[SUPPLIED DATA]
--

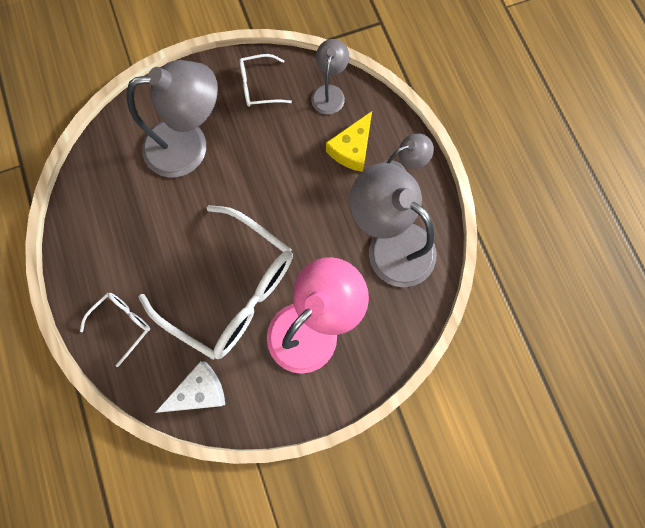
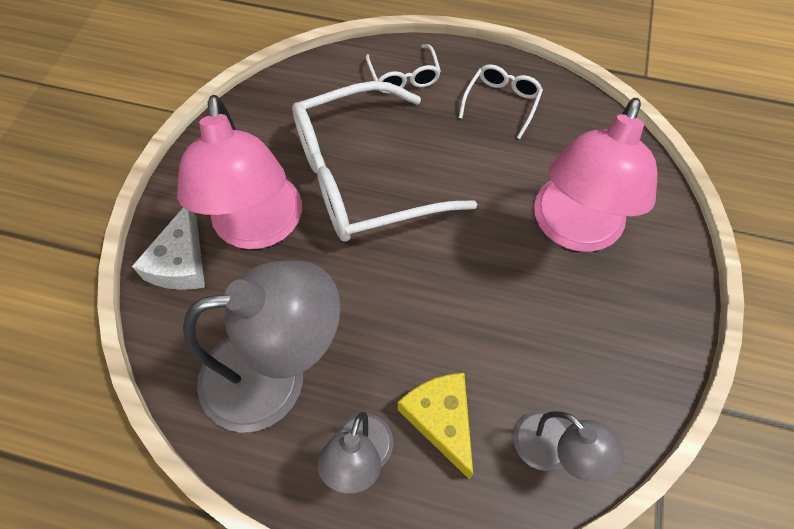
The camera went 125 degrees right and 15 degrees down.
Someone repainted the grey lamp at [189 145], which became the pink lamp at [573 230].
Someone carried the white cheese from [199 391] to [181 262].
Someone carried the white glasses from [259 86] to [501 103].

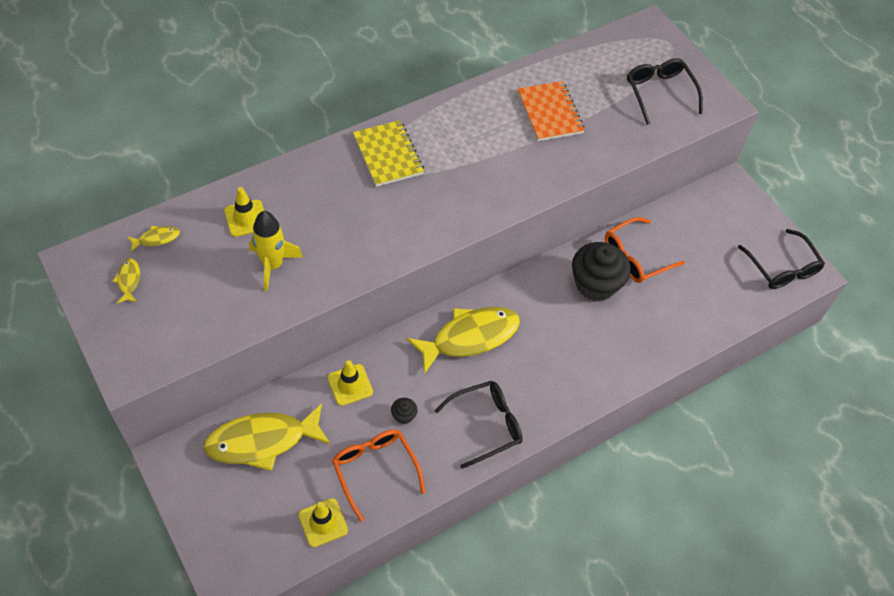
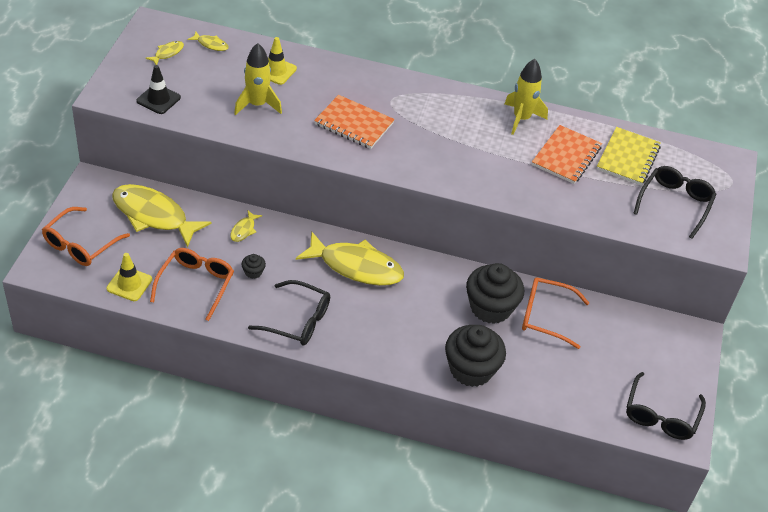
The camera went 45 degrees right and 10 degrees down.
Someone swapped the yellow traffic cone at [350 385] for the yellow fish at [244 230].
Someone carried the yellow notebook from [388 155] to [628 158].
Someone put down the orange glasses at [80 245].
Someone put down the black traffic cone at [158 99].
Someone put down the orange notebook at [354 124].
Someone put down the black cupcake at [471 369].
Someone put down the yellow rocket at [521 119].

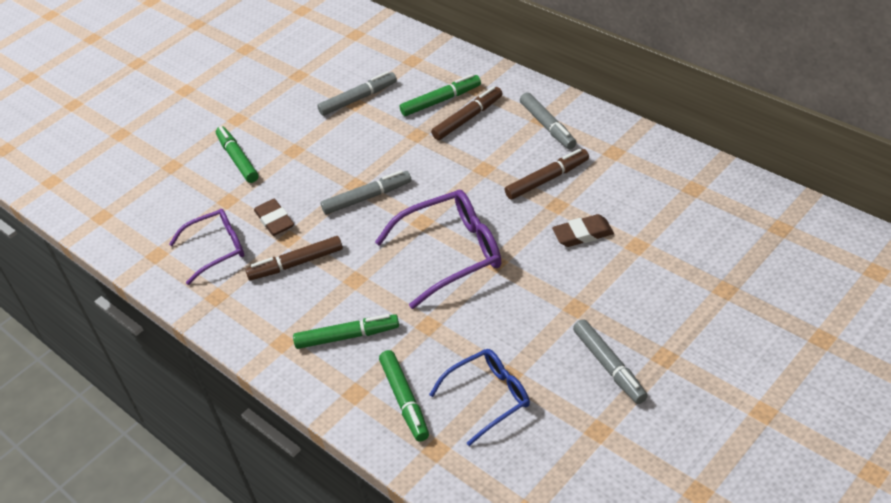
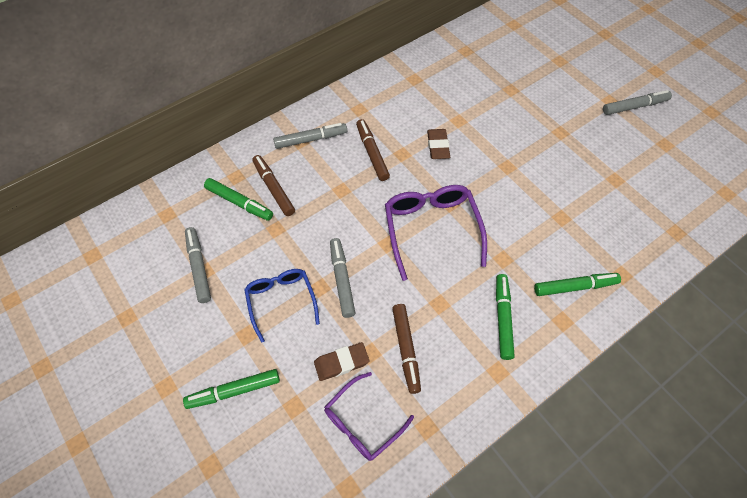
The camera went 85 degrees left and 15 degrees up.
Someone rotated the purple glasses at [217 249] by 120 degrees counterclockwise.
Someone rotated the green marker at [441 101] by 135 degrees clockwise.
Someone carried the blue glasses from [489 398] to [281 301].
Someone carried the grey marker from [609 366] to [634 107].

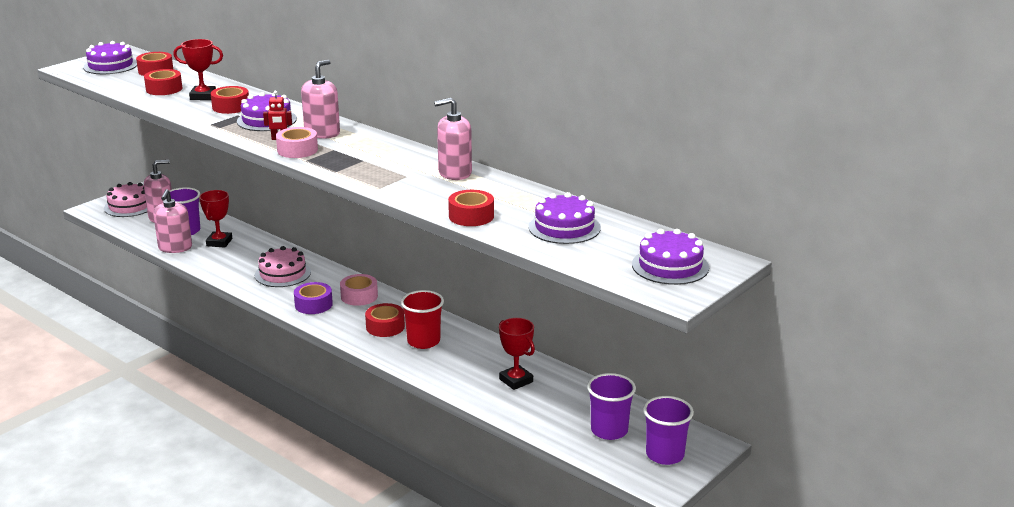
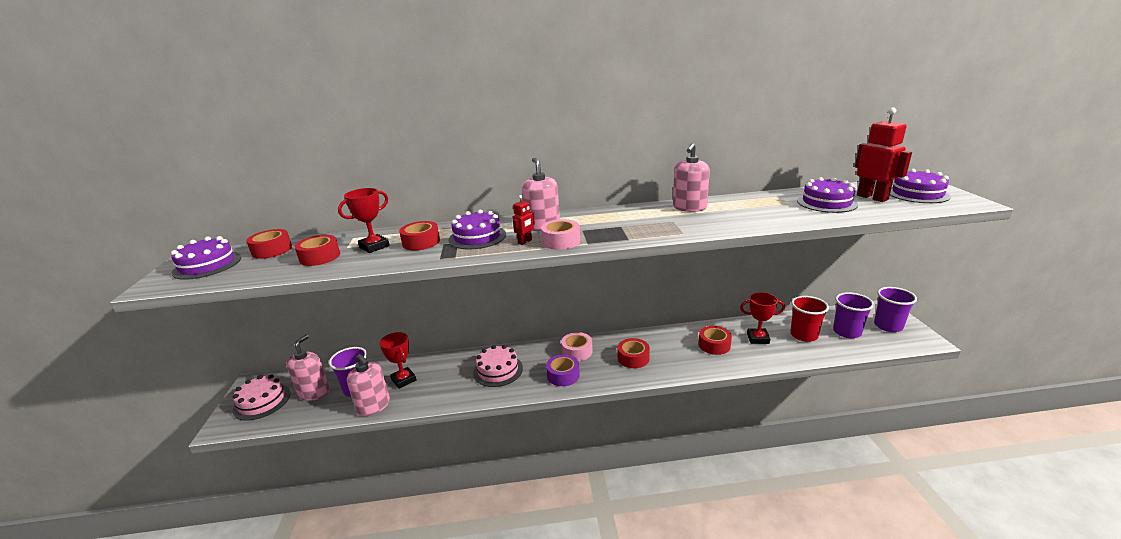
The camera went 45 degrees left and 0 degrees up.
Someone carried the red cup from [423 341] to [803 335].
Someone carried the red tape from [471 216] to [714 345].
Someone put down the red robot at [872 197].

--

[PROMPT]
Your copy should match the records above exactly, except that it contains no pictures.

[EXERCISE SOLUTION]
The camera went 125 degrees right and 15 degrees down.
Someone repainted the grey lamp at [189 145], which became the pink lamp at [573 230].
Someone carried the white cheese from [199 391] to [181 262].
Someone carried the white glasses from [259 86] to [501 103].

The camera went 45 degrees right and 10 degrees down.
Someone swapped the yellow traffic cone at [350 385] for the yellow fish at [244 230].
Someone carried the yellow notebook from [388 155] to [628 158].
Someone put down the orange glasses at [80 245].
Someone put down the black traffic cone at [158 99].
Someone put down the orange notebook at [354 124].
Someone put down the black cupcake at [471 369].
Someone put down the yellow rocket at [521 119].

The camera went 85 degrees left and 15 degrees up.
Someone rotated the purple glasses at [217 249] by 120 degrees counterclockwise.
Someone rotated the green marker at [441 101] by 135 degrees clockwise.
Someone carried the blue glasses from [489 398] to [281 301].
Someone carried the grey marker from [609 366] to [634 107].

The camera went 45 degrees left and 0 degrees up.
Someone carried the red cup from [423 341] to [803 335].
Someone carried the red tape from [471 216] to [714 345].
Someone put down the red robot at [872 197].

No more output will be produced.